• **Exercise requirements**
Within the records below is a range that opens at the line with "white pyramid [461,239,531,306]" and closes at the line with "yellow cone [244,54,310,107]". Return that range word for word, both ends included, and only that range.

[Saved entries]
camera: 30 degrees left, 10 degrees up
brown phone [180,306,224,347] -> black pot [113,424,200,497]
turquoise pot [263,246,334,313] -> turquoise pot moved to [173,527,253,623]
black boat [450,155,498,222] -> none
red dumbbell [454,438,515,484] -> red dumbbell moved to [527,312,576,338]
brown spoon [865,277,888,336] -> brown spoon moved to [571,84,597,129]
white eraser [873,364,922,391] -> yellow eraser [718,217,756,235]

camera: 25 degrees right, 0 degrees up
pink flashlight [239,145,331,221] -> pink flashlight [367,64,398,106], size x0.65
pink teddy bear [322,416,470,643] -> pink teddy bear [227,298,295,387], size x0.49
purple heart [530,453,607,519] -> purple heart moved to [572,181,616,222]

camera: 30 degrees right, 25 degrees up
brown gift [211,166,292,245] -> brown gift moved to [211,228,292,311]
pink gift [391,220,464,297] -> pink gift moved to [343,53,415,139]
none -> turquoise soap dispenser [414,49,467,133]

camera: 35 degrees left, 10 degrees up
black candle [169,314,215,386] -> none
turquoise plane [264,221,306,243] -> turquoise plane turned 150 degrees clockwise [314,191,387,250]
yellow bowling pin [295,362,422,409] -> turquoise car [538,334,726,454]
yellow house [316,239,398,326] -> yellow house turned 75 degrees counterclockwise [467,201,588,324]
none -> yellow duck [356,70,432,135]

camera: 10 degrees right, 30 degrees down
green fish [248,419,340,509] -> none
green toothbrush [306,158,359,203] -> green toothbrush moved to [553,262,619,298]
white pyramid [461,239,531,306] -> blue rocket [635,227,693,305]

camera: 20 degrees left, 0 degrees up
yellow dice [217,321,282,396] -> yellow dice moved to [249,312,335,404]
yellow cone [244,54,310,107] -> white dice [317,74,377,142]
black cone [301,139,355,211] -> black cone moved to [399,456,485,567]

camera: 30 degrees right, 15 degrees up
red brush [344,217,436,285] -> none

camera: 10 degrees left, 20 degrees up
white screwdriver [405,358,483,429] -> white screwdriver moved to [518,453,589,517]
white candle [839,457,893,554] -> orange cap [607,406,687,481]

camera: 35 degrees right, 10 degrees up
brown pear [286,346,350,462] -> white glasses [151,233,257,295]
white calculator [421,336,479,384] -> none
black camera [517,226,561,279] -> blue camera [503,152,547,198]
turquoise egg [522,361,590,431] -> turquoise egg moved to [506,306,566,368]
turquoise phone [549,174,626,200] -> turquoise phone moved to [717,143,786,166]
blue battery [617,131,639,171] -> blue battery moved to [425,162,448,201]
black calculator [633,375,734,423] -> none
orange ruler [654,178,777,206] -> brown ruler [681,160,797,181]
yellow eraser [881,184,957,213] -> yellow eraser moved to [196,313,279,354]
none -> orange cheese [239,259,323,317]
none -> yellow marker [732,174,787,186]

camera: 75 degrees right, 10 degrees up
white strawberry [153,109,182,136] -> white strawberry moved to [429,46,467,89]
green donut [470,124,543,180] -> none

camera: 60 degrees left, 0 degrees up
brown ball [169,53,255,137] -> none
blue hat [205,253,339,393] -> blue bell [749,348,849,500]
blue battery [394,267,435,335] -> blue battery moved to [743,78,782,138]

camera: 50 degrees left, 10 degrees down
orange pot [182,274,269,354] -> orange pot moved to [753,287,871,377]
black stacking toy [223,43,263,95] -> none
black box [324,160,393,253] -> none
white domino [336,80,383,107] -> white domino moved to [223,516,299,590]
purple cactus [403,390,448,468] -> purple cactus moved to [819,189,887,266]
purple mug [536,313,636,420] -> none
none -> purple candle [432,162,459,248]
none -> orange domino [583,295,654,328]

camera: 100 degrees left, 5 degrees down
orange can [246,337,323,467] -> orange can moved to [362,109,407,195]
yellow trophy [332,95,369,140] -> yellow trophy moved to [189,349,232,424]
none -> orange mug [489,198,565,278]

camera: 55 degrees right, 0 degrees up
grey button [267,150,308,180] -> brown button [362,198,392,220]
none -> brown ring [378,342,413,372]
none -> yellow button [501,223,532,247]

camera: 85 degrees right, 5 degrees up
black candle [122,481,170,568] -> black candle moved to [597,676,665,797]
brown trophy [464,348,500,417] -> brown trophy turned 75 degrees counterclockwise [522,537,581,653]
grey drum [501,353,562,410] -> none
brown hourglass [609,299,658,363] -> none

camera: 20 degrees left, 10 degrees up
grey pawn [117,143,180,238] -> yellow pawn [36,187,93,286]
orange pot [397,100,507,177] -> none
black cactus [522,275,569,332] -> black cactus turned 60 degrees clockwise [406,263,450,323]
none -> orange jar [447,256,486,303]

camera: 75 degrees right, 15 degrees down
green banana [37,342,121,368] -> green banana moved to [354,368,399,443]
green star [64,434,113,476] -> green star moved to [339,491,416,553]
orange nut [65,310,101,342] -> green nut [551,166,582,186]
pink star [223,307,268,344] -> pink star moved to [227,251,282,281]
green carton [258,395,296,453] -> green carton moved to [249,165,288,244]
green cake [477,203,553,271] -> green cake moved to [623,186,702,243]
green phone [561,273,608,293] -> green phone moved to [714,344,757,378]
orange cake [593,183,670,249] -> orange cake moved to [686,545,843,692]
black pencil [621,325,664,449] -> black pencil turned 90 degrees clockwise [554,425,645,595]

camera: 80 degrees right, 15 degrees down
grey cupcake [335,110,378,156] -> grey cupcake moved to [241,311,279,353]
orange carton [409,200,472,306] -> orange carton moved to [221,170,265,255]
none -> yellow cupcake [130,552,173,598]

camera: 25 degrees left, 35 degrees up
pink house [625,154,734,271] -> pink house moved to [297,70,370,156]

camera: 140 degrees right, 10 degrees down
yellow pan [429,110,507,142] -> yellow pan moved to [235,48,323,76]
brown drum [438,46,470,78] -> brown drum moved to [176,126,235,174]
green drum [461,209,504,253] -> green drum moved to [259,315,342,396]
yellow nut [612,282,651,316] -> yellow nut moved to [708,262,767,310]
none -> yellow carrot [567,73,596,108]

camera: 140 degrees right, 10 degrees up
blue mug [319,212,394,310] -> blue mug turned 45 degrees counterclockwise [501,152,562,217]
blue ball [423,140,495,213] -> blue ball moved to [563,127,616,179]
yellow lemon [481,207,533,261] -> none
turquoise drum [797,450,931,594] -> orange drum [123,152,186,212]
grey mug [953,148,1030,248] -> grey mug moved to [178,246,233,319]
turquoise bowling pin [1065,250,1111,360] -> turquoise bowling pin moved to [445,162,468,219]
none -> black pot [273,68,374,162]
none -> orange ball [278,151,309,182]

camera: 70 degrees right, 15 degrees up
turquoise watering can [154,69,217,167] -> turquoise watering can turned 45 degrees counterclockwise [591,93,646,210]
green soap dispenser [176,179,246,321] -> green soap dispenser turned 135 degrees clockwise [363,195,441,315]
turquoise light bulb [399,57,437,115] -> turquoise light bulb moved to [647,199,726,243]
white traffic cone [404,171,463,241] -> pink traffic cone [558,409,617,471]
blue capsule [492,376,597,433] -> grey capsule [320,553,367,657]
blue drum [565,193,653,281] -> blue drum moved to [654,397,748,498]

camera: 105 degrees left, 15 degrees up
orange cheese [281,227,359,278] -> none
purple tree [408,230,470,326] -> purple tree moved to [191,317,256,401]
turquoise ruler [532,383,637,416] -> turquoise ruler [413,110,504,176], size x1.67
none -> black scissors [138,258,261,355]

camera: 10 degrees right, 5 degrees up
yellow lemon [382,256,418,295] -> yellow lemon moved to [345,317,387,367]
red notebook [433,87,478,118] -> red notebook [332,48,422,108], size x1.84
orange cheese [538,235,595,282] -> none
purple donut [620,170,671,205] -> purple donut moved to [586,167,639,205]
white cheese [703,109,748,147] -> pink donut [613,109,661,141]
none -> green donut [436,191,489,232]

• **Result**
white pyramid [461,239,531,306] -> blue rocket [635,227,693,305]

camera: 20 degrees left, 0 degrees up
yellow dice [217,321,282,396] -> yellow dice moved to [249,312,335,404]
yellow cone [244,54,310,107] -> white dice [317,74,377,142]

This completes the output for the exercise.